Problem to work on — After finding the line containing "camera: 15 degrees left, 0 degrees up" below, please output that line and each following one through the line containing "(660, 285) = (523, 244): orange", exactly as written.

---------- Records shown ----------

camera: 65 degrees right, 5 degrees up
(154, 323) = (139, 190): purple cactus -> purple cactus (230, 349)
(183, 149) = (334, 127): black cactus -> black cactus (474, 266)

----------
---------- Records shown ----------

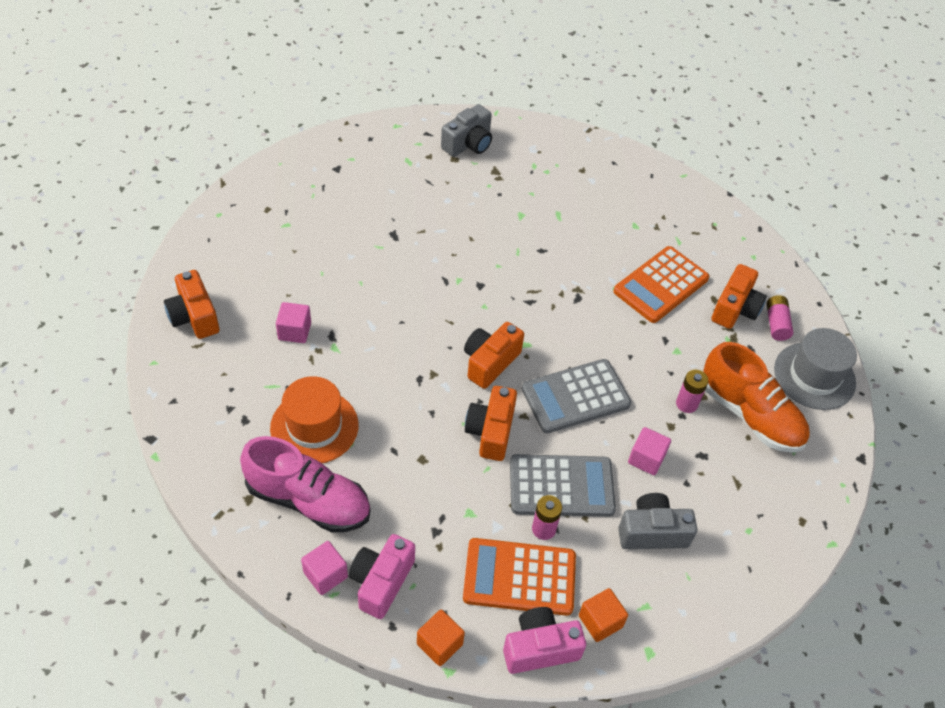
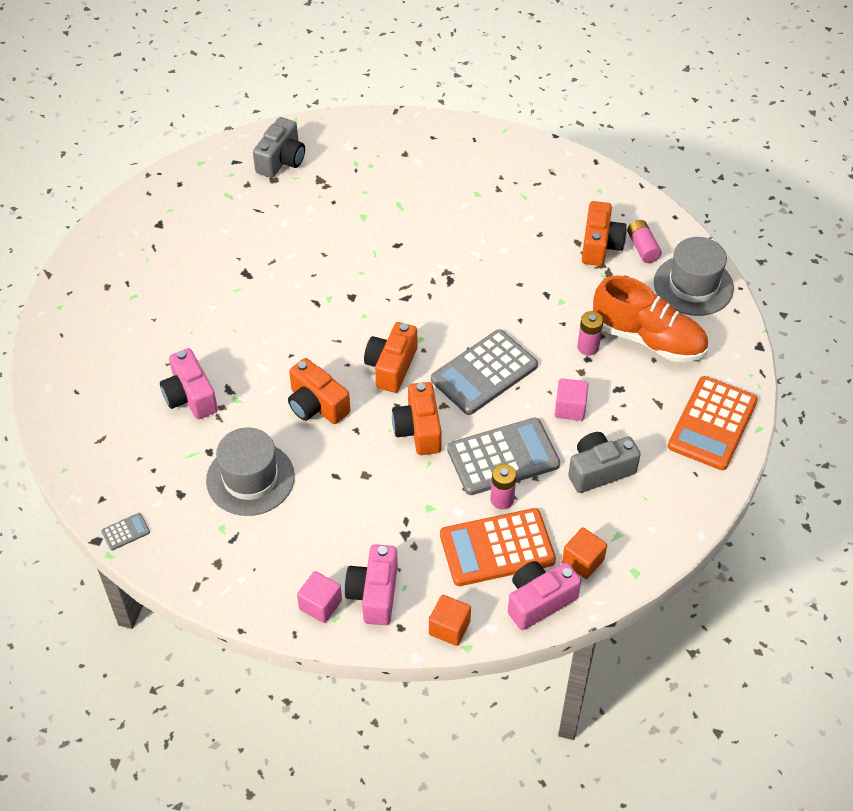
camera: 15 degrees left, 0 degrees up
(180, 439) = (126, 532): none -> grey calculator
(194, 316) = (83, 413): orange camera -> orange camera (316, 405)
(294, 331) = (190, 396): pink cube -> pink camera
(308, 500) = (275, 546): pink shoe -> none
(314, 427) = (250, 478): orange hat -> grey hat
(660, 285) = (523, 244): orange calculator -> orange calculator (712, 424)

----------

Exercise solution —
camera: 15 degrees left, 0 degrees up
(180, 439) = (126, 532): none -> grey calculator
(194, 316) = (83, 413): orange camera -> orange camera (316, 405)
(294, 331) = (190, 396): pink cube -> pink camera
(308, 500) = (275, 546): pink shoe -> none
(314, 427) = (250, 478): orange hat -> grey hat
(660, 285) = (523, 244): orange calculator -> orange calculator (712, 424)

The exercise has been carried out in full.